(Spatial reasoning data)
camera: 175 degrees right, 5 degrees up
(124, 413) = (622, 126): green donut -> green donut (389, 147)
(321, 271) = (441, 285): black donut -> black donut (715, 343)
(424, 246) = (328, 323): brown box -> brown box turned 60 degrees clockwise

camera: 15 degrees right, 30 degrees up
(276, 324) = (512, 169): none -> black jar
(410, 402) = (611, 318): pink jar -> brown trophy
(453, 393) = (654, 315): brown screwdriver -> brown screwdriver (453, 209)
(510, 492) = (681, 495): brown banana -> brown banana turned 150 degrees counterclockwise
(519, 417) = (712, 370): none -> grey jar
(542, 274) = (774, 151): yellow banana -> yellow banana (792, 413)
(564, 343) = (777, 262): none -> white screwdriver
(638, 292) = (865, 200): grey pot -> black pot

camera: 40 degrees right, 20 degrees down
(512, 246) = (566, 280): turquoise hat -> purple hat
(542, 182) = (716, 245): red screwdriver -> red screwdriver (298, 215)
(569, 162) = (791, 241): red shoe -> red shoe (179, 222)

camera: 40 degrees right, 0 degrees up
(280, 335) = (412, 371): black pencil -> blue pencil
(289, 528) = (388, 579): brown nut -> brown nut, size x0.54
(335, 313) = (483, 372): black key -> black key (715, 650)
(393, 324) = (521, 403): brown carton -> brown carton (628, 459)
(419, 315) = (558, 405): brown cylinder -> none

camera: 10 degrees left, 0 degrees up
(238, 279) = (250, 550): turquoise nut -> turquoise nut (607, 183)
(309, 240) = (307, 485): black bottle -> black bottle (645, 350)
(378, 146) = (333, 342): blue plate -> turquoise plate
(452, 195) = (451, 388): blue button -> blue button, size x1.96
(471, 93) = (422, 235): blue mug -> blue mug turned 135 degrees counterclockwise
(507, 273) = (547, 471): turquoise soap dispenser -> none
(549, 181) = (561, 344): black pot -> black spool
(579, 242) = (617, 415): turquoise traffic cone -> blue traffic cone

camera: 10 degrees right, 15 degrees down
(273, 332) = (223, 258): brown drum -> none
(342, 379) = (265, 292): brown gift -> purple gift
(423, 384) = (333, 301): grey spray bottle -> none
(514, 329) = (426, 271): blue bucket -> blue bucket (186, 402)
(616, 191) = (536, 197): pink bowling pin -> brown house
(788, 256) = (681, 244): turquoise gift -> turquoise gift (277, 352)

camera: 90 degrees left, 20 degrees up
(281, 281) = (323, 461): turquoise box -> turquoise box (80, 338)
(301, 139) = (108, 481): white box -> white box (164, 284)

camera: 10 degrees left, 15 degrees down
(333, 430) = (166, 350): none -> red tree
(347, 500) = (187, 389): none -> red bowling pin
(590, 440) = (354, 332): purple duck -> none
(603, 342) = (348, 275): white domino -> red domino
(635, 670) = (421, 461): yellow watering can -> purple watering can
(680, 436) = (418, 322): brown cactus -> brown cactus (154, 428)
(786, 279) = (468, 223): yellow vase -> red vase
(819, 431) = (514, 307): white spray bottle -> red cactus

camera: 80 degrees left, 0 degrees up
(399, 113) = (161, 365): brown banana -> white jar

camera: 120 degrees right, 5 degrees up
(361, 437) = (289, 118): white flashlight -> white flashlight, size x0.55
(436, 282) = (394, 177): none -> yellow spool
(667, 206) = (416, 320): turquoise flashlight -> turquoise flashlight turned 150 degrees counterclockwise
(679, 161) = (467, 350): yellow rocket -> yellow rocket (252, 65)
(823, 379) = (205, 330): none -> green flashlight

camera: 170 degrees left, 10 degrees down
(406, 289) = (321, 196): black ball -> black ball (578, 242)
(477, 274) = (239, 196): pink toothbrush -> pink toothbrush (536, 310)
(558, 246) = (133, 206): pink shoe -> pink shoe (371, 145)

WHAT THIS TASK INVOLVES – Filter the data, keeping only the lines that contain "yellow".

ANSWER SPACE –
(542, 274) = (774, 151): yellow banana -> yellow banana (792, 413)
(635, 670) = (421, 461): yellow watering can -> purple watering can
(786, 279) = (468, 223): yellow vase -> red vase
(436, 282) = (394, 177): none -> yellow spool
(679, 161) = (467, 350): yellow rocket -> yellow rocket (252, 65)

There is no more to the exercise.